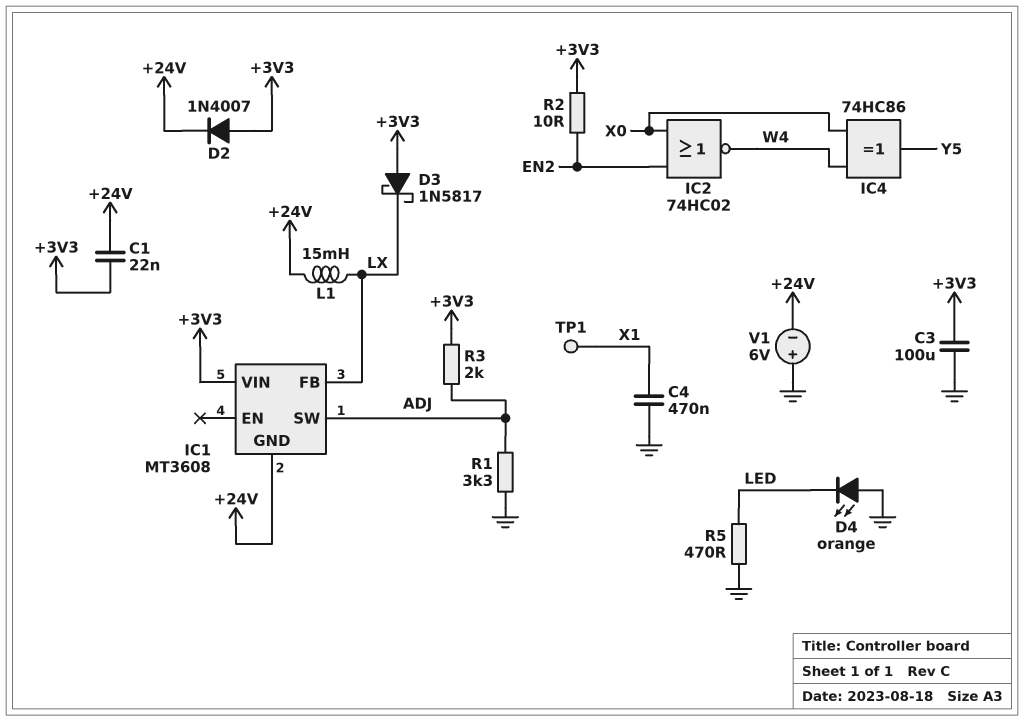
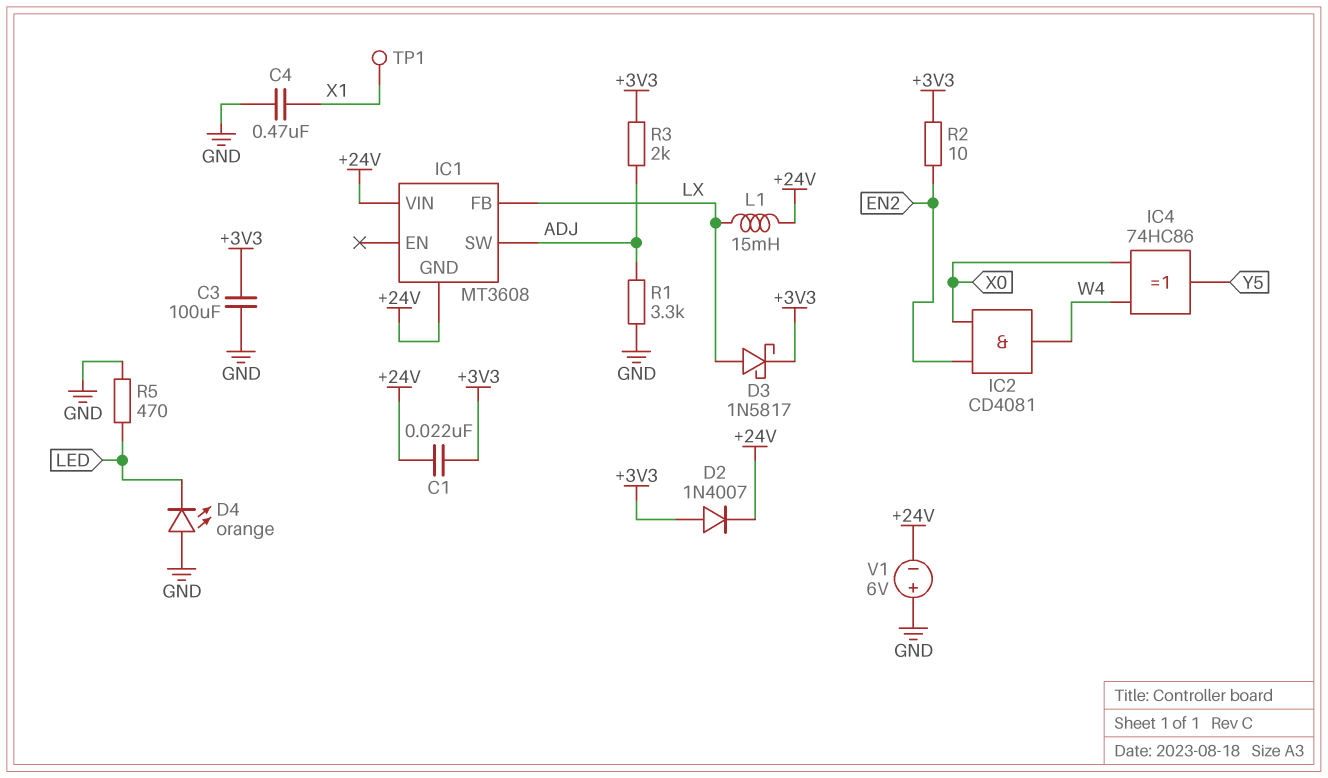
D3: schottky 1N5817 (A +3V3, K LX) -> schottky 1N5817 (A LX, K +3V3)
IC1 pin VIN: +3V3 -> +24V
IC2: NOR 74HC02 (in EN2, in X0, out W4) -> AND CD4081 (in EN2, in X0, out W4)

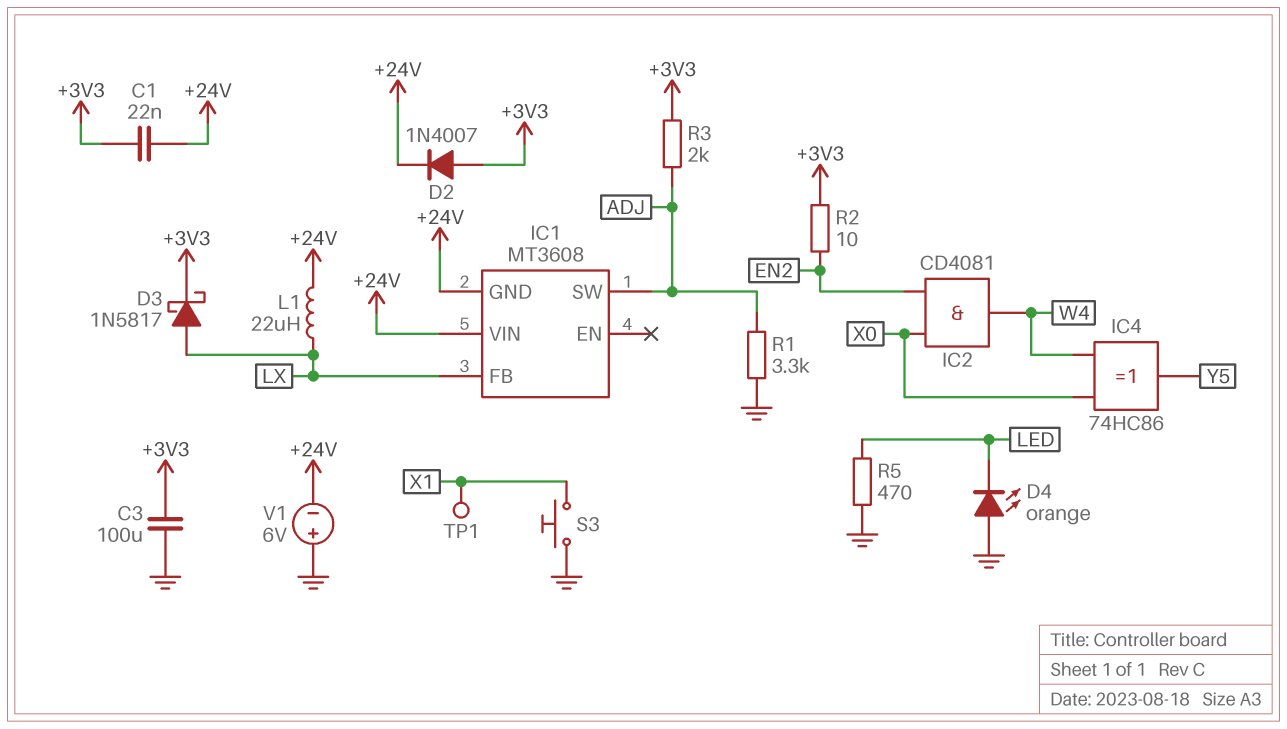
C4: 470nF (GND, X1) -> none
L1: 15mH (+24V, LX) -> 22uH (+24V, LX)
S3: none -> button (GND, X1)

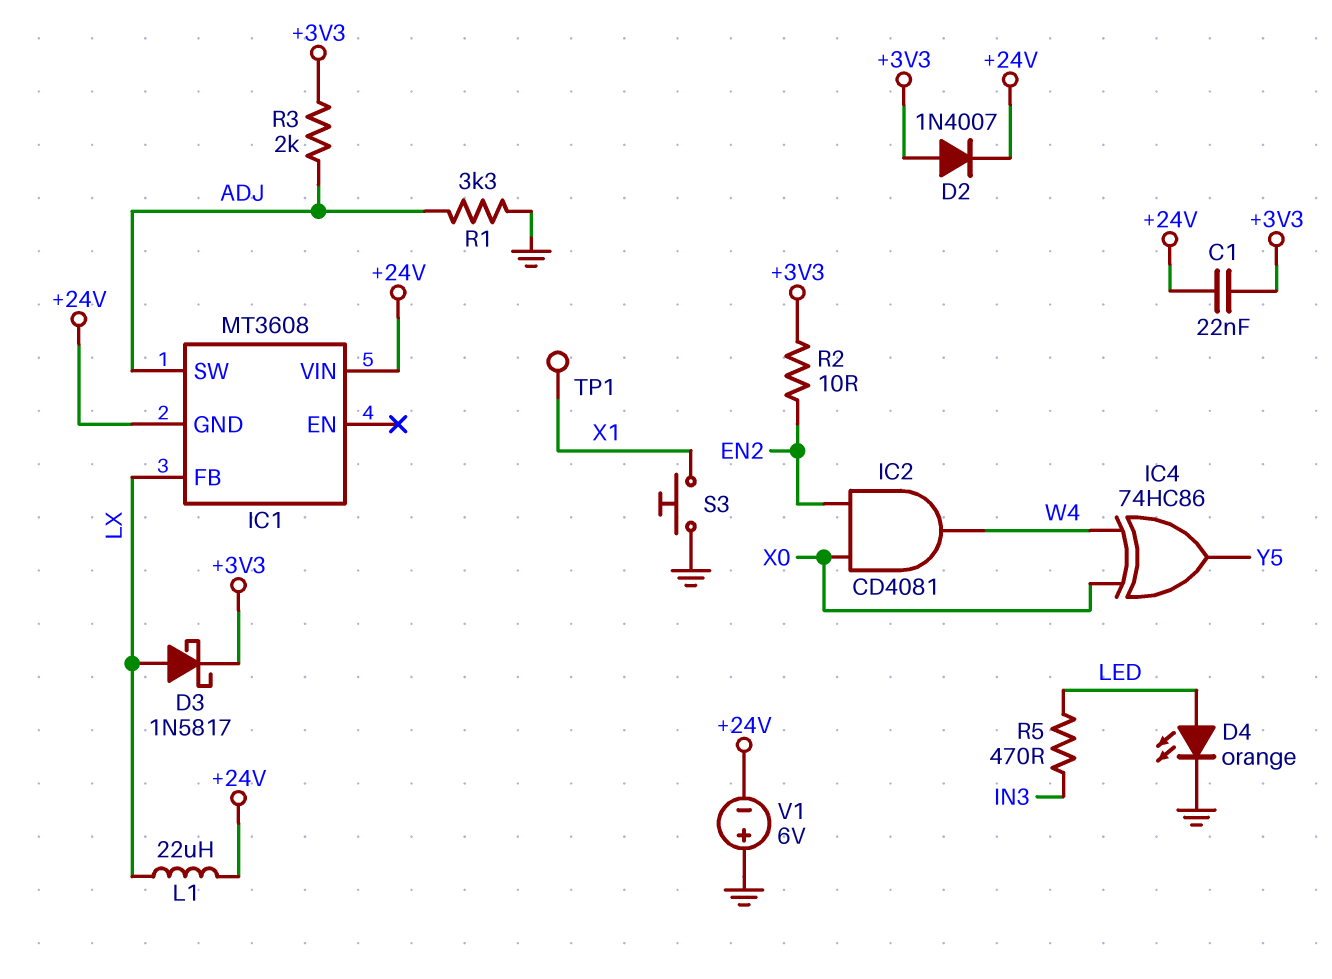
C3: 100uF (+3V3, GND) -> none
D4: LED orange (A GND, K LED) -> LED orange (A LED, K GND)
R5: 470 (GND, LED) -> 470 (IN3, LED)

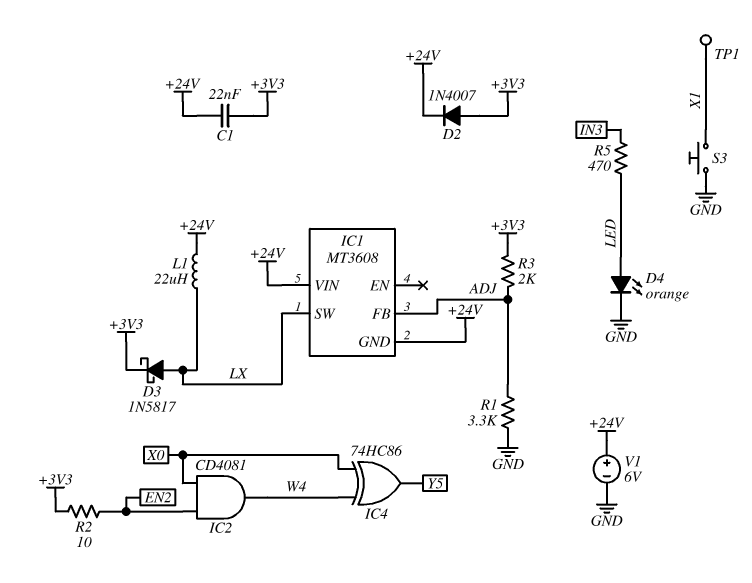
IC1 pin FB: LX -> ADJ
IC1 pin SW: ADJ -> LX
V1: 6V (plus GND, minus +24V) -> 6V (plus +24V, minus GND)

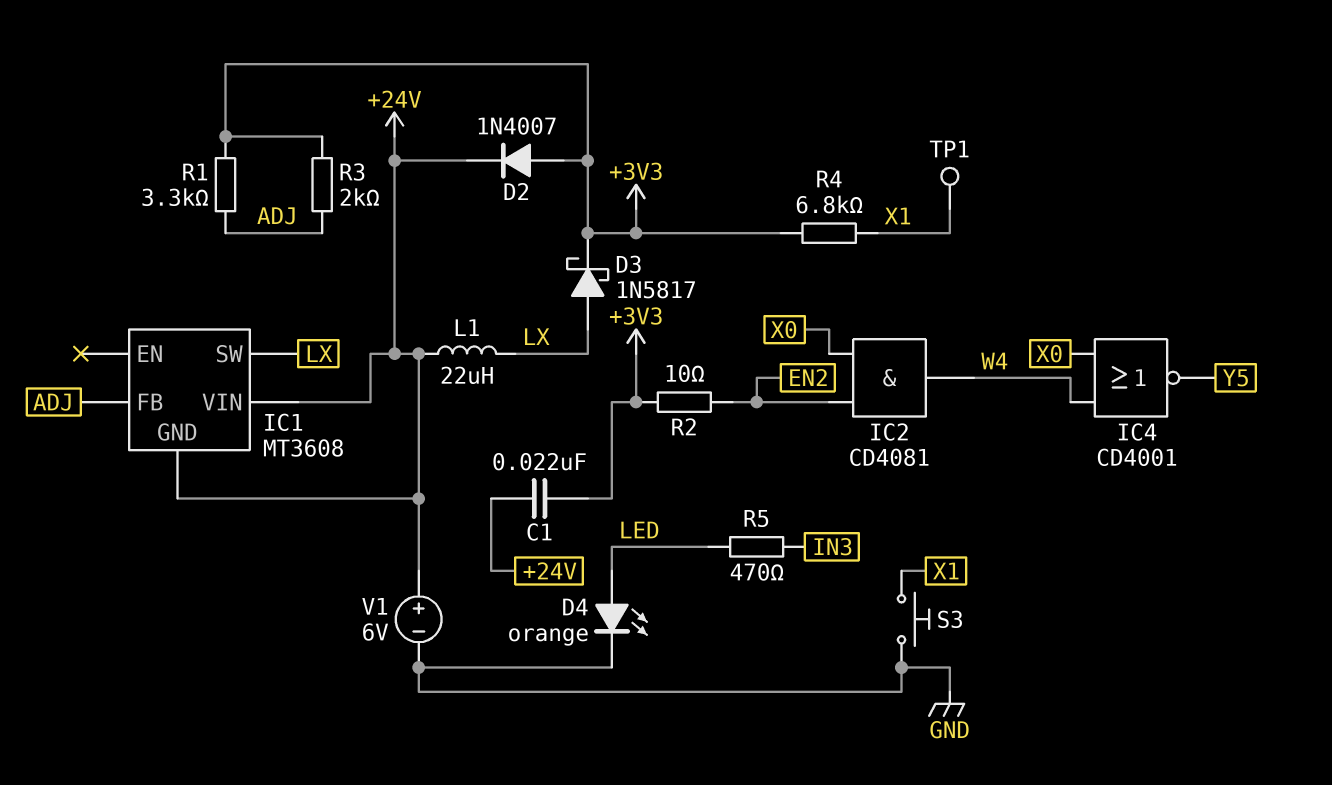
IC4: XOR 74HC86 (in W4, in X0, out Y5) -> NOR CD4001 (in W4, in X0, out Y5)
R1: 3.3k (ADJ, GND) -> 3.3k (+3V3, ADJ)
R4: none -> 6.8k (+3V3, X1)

----------------

## Action item
Go through the listing above and copy each line where the string "none" appears.

## Solution to this problem
C4: 470nF (GND, X1) -> none
S3: none -> button (GND, X1)
C3: 100uF (+3V3, GND) -> none
R4: none -> 6.8k (+3V3, X1)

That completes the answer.